- _EXERCISE INPUT_
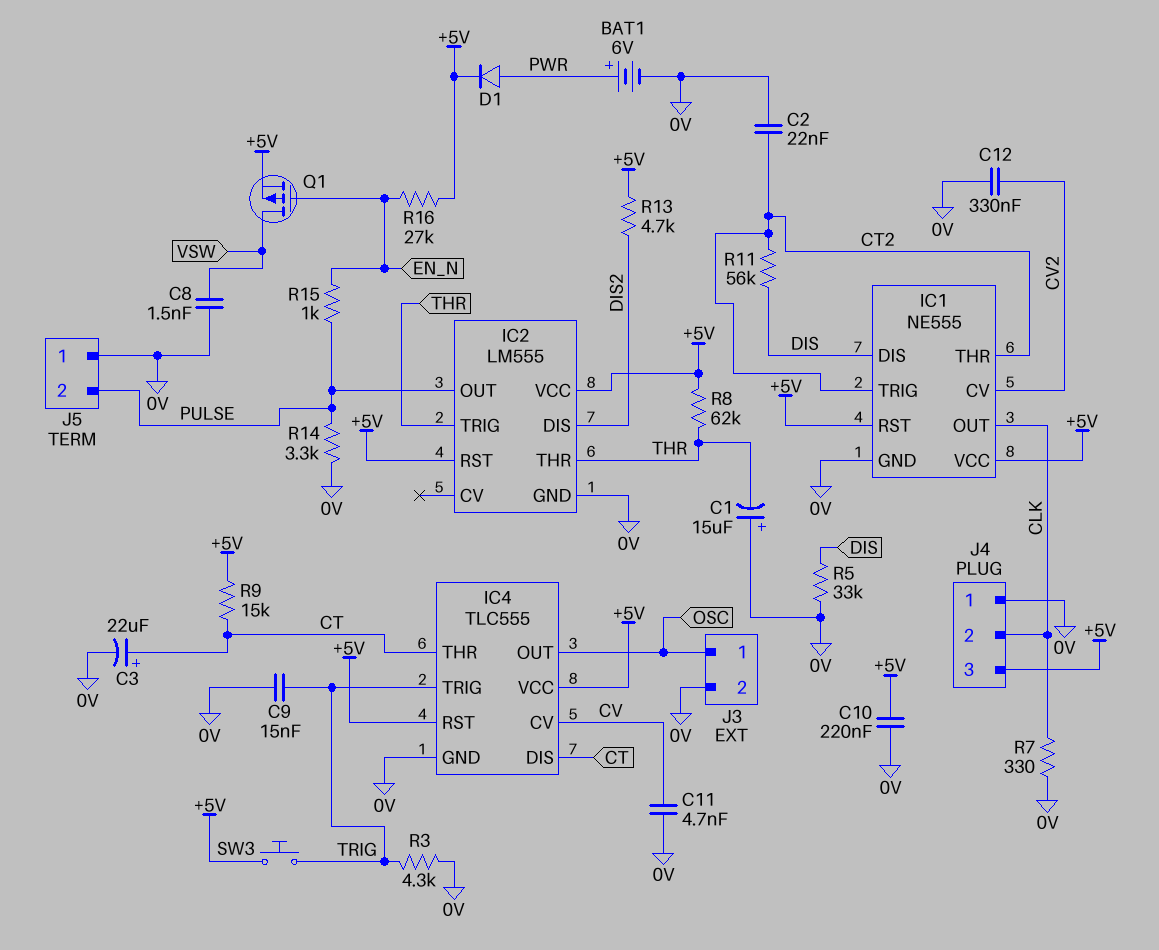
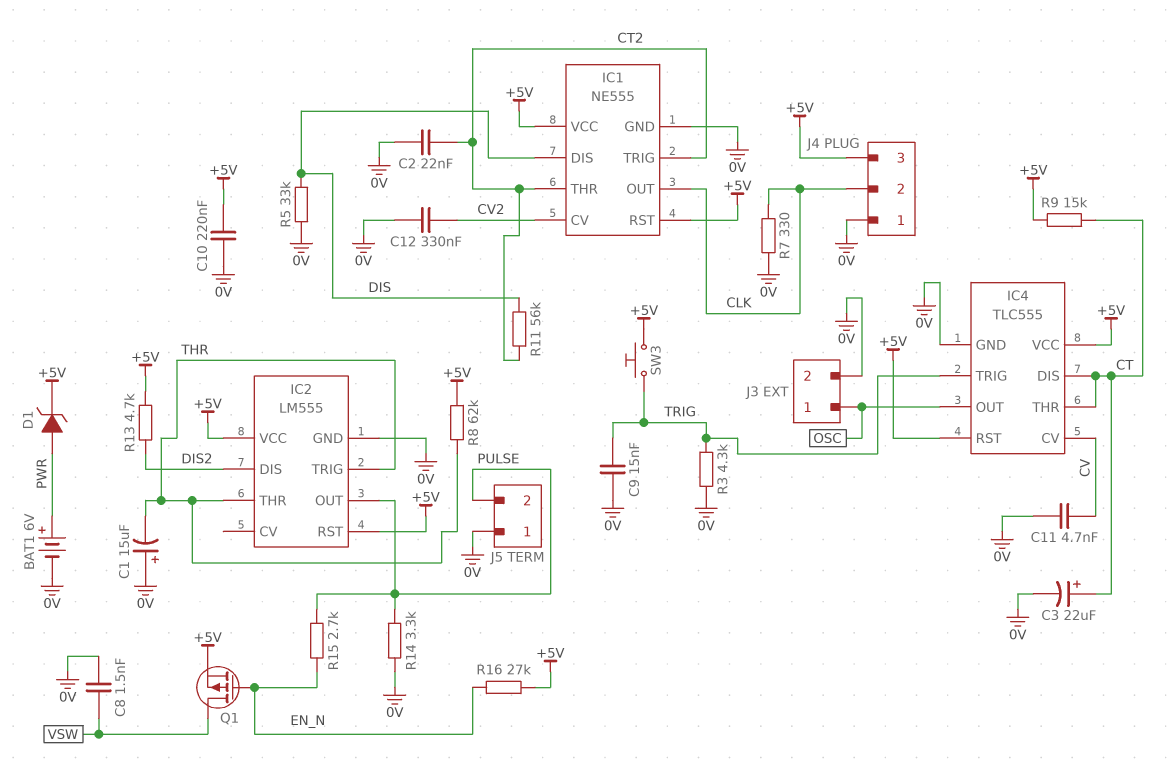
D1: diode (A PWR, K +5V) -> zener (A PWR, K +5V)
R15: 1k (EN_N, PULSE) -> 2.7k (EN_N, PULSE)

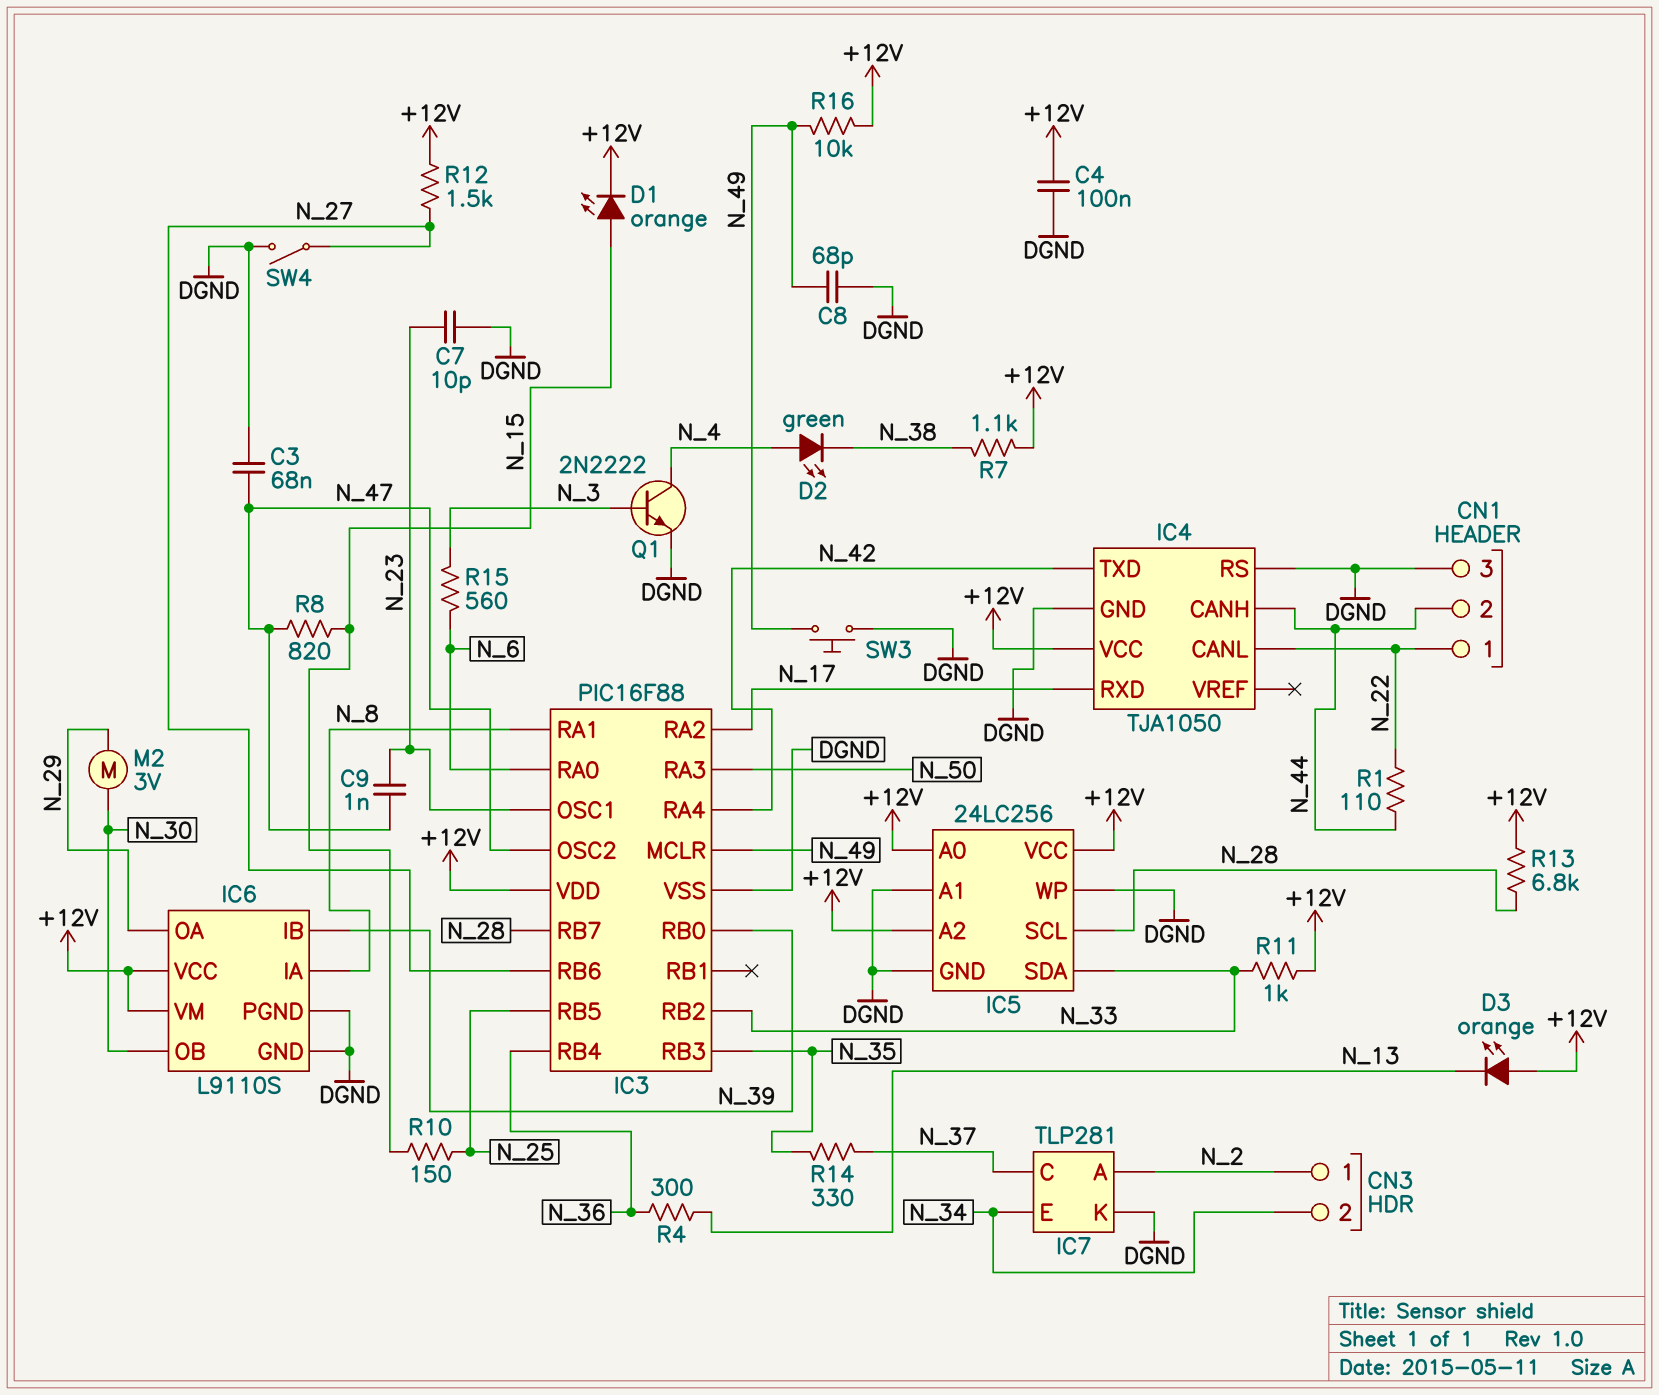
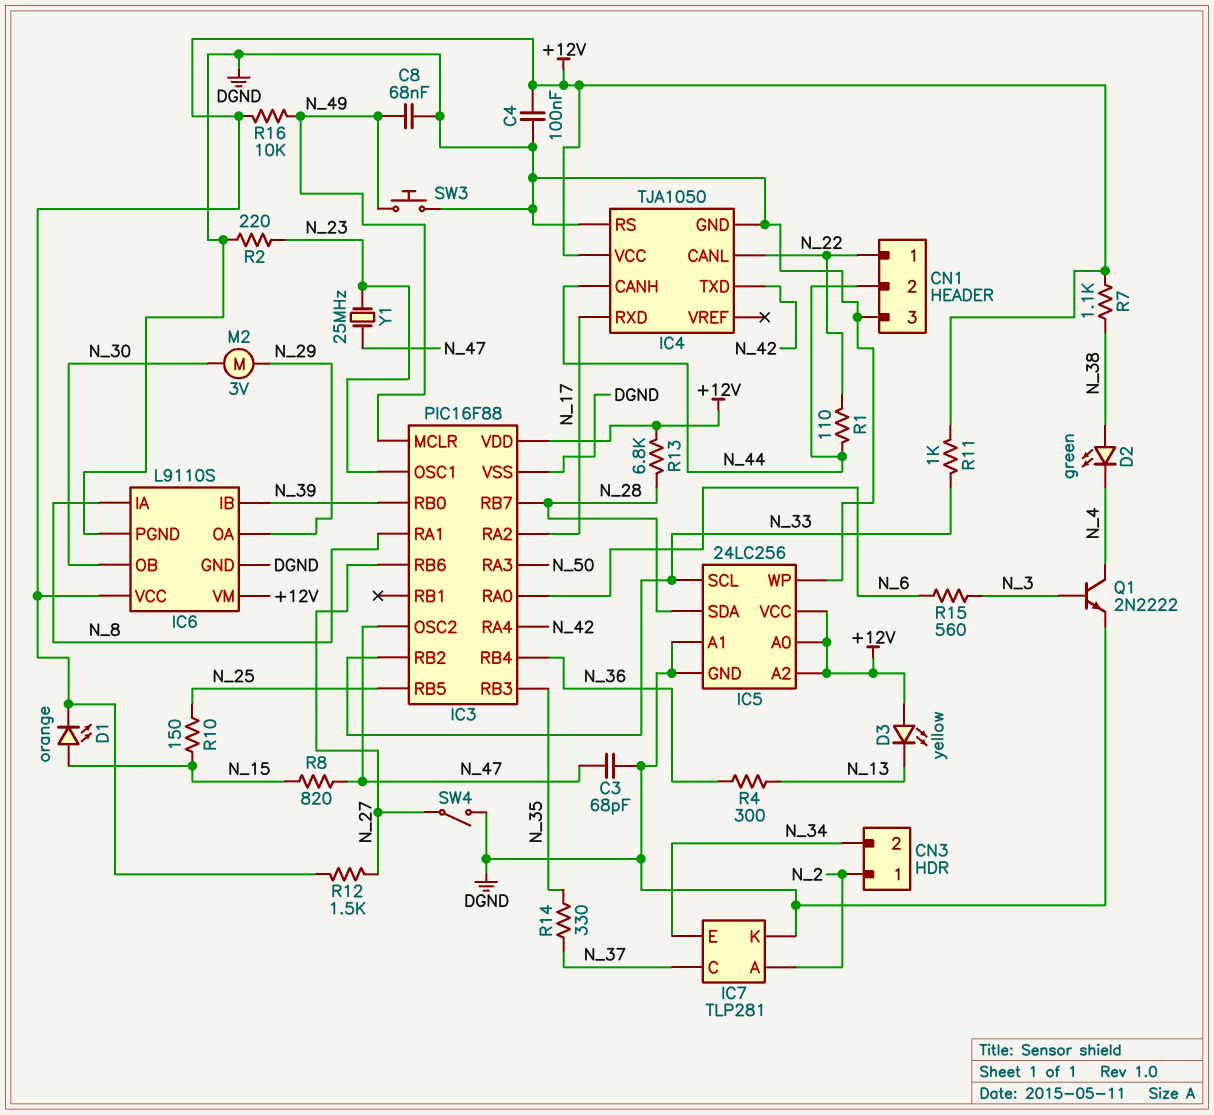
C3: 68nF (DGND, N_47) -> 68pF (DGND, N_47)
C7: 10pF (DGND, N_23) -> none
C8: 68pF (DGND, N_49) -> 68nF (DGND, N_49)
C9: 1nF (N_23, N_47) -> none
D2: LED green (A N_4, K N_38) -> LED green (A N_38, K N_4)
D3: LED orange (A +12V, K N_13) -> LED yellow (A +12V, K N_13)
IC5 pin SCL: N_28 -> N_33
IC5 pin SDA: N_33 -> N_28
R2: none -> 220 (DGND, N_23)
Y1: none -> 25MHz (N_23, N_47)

- _ACTION ITEM_
Print the whole listing above once more, word for word, without its pictures.

- _SOLUTION TO THIS TASK_
D1: diode (A PWR, K +5V) -> zener (A PWR, K +5V)
R15: 1k (EN_N, PULSE) -> 2.7k (EN_N, PULSE)

C3: 68nF (DGND, N_47) -> 68pF (DGND, N_47)
C7: 10pF (DGND, N_23) -> none
C8: 68pF (DGND, N_49) -> 68nF (DGND, N_49)
C9: 1nF (N_23, N_47) -> none
D2: LED green (A N_4, K N_38) -> LED green (A N_38, K N_4)
D3: LED orange (A +12V, K N_13) -> LED yellow (A +12V, K N_13)
IC5 pin SCL: N_28 -> N_33
IC5 pin SDA: N_33 -> N_28
R2: none -> 220 (DGND, N_23)
Y1: none -> 25MHz (N_23, N_47)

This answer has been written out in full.